- **DIRECTIONS FOR THIS TASK**
Pull out every line below that contains the word "bottle".

- **MATERIAL FOR THIS EXERCISE**
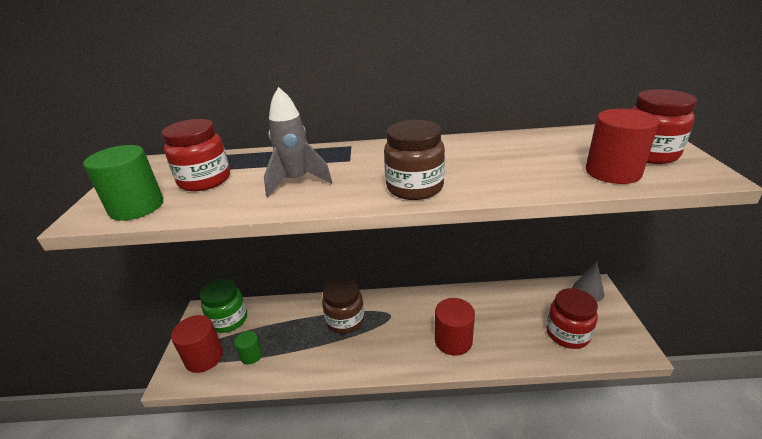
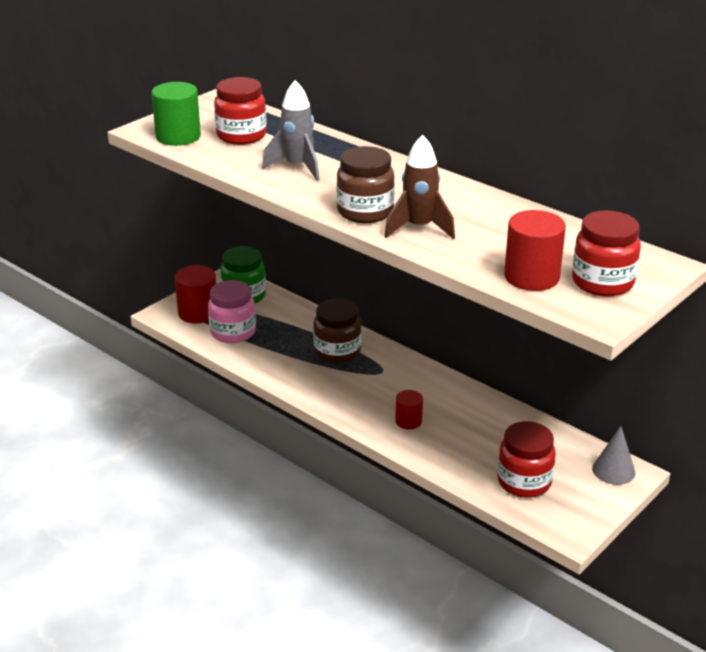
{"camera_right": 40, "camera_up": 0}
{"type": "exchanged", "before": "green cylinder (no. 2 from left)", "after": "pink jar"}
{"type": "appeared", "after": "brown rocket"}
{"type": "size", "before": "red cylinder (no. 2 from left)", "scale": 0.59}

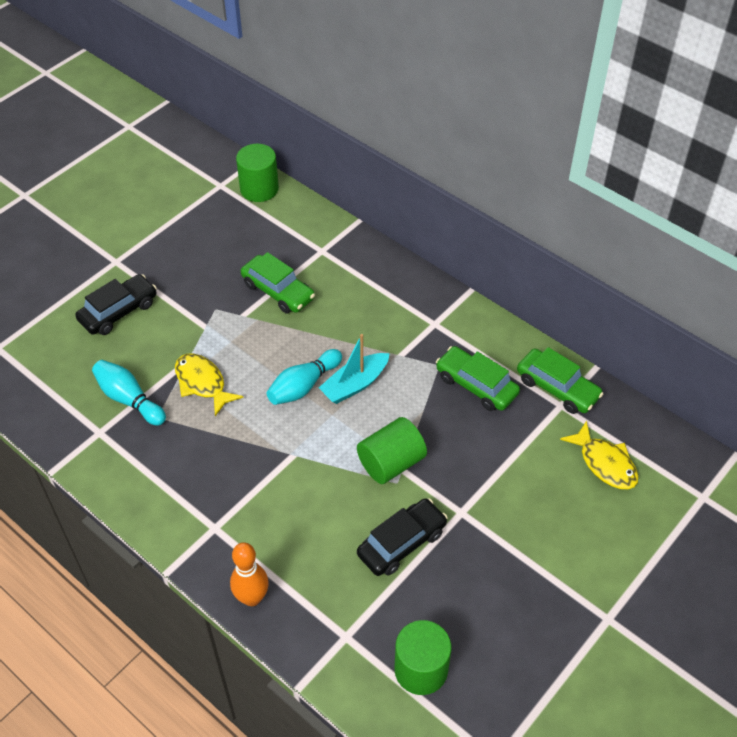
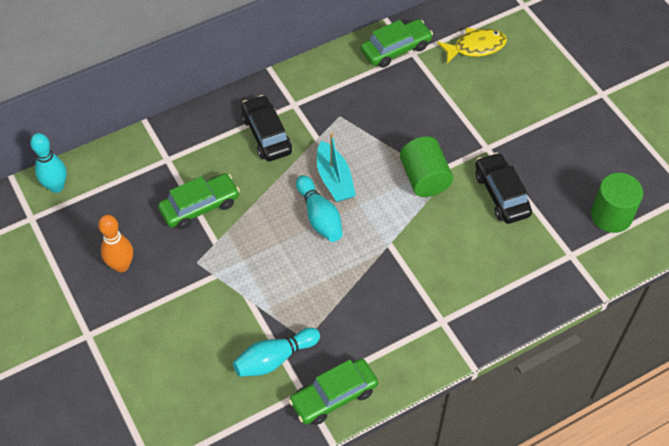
{"camera_right": -70, "camera_up": 5}
{"type": "exchanged", "before": "green cylinder (no. 1 from left)", "after": "turquoise bowling pin (no. 1 from left)"}
{"type": "relocated", "before": "orange bowling pin"}
{"type": "relocated", "before": "black car (no. 1 from left)"}
{"type": "relocated", "before": "green car (no. 2 from left)"}
{"type": "missing", "before": "yellow fish (no. 1 from left)"}

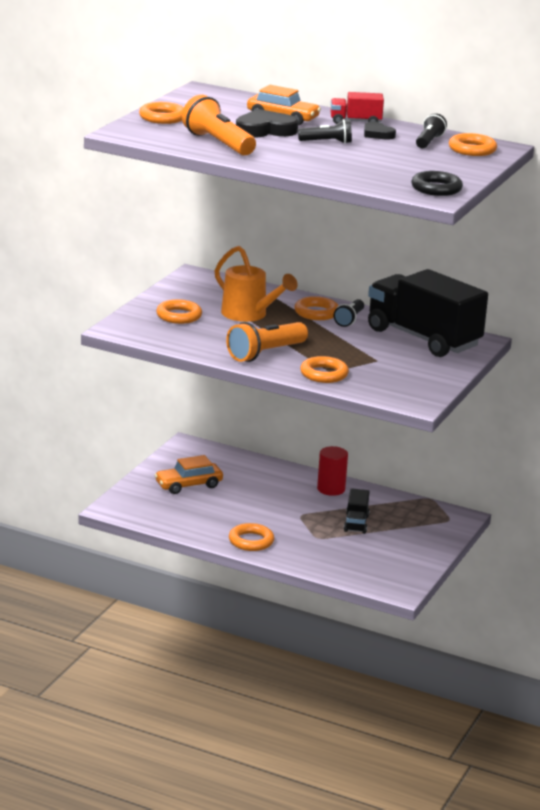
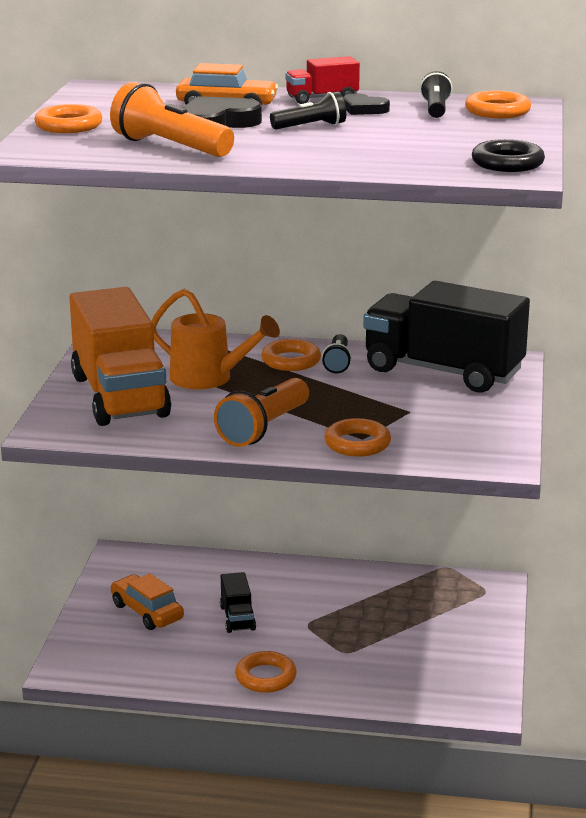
{"camera_right": -15, "camera_up": 0}
{"type": "exchanged", "before": "orange ring (no. 2 from left)", "after": "orange truck"}
{"type": "spun", "before": "orange car (no. 1 from left)", "turn": 90}
{"type": "relocated", "before": "black truck (no. 1 from left)"}
{"type": "missing", "before": "red cylinder"}

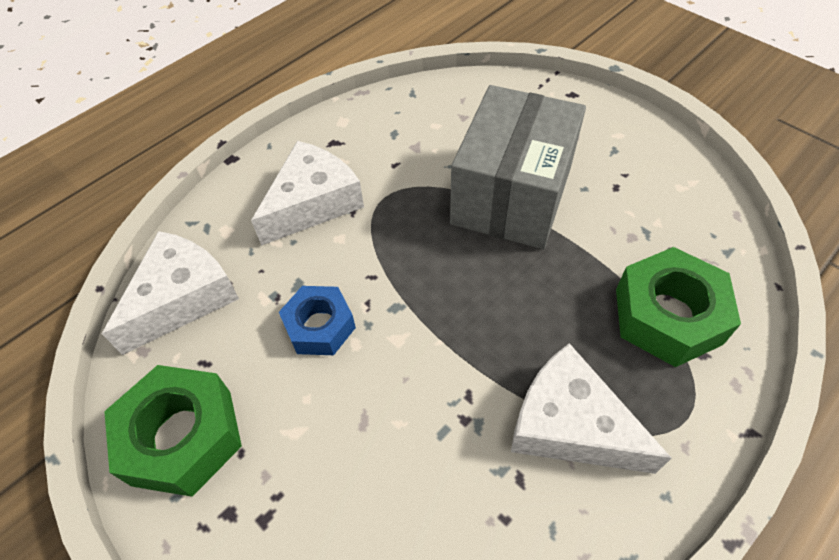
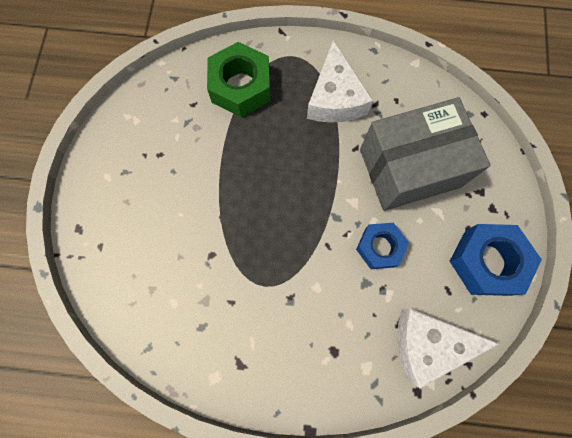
{"camera_right": -130, "camera_up": 20}
{"type": "relocated", "before": "grey box"}
{"type": "colour", "before": "green nut (no. 1 from left)", "after": "blue nut (no. 2 from left)"}
{"type": "missing", "before": "white cheese (no. 2 from left)"}

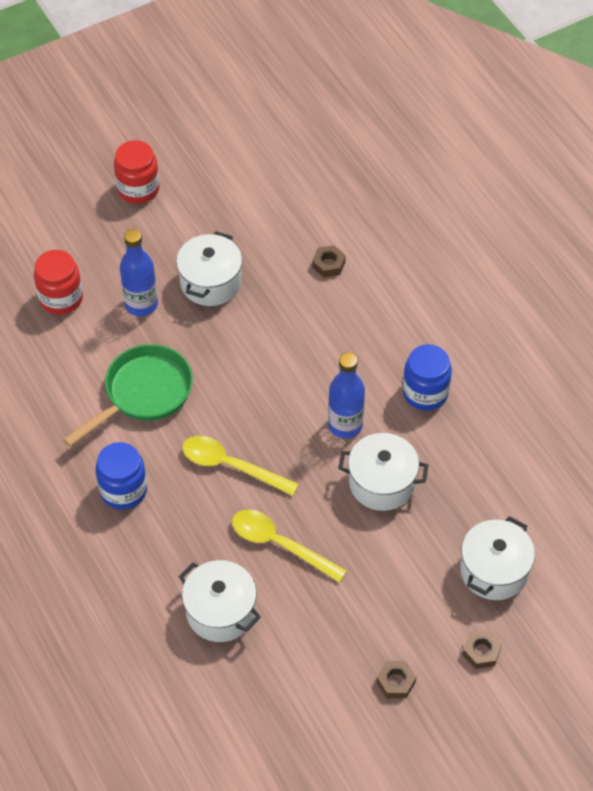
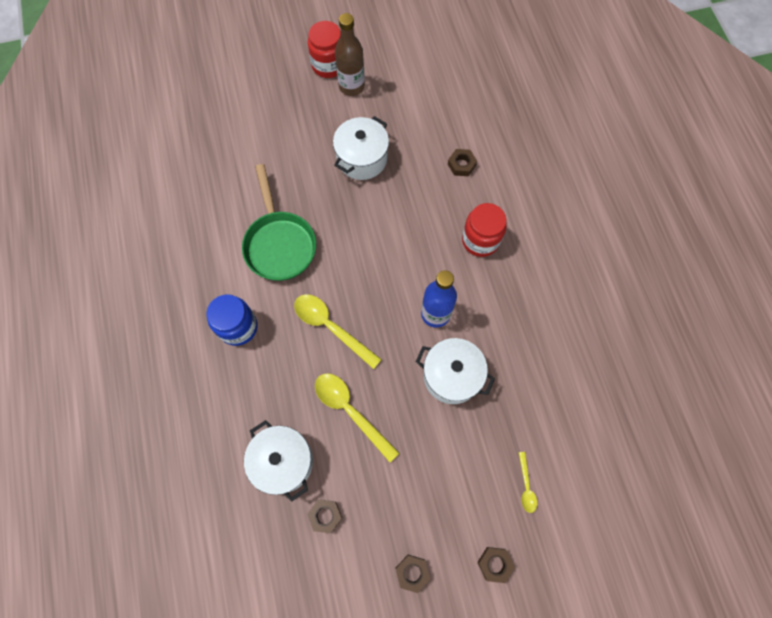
{"camera_right": 15, "camera_up": 15}
{"type": "spun", "before": "green pan", "turn": 105}
{"type": "appeared", "after": "brown nut (no. 1 from left)"}
{"type": "appeared", "after": "brown bottle"}
{"type": "relocated", "before": "red jar (no. 1 from left in the first image)", "after": "red jar (no. 2 from left)"}
{"type": "exchanged", "before": "white pot (no. 4 from left)", "after": "yellow spoon (no. 3 from left)"}
{"type": "missing", "before": "blue bottle (no. 1 from left)"}
{"type": "missing", "before": "blue jar (no. 2 from left)"}

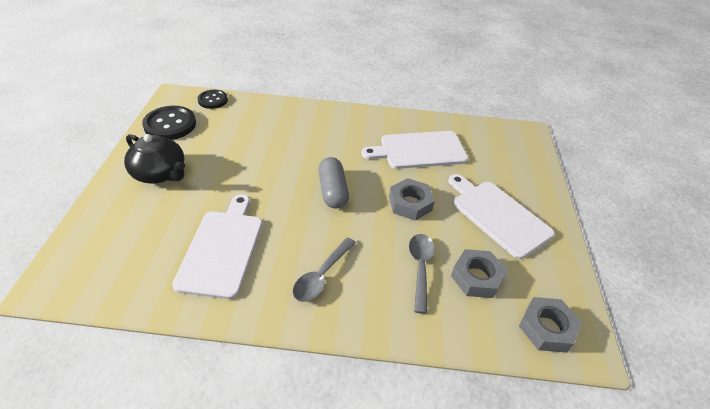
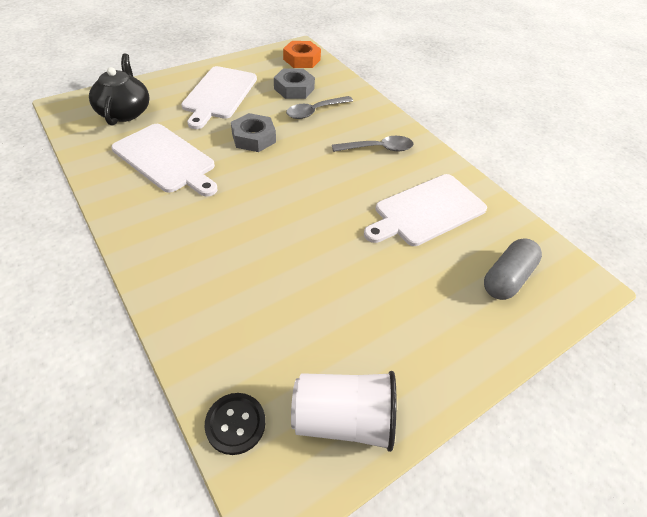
{"camera_right": -130, "camera_up": 5}
{"type": "relocated", "before": "black teapot"}
{"type": "colour", "before": "grey nut (no. 3 from left)", "after": "orange nut"}
{"type": "exchanged", "before": "black button (no. 1 from left)", "after": "white cup"}
{"type": "relocated", "before": "grey capsule"}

- **OUTPUT FOR THIS EXERCISE**
{"type": "appeared", "after": "brown bottle"}
{"type": "missing", "before": "blue bottle (no. 1 from left)"}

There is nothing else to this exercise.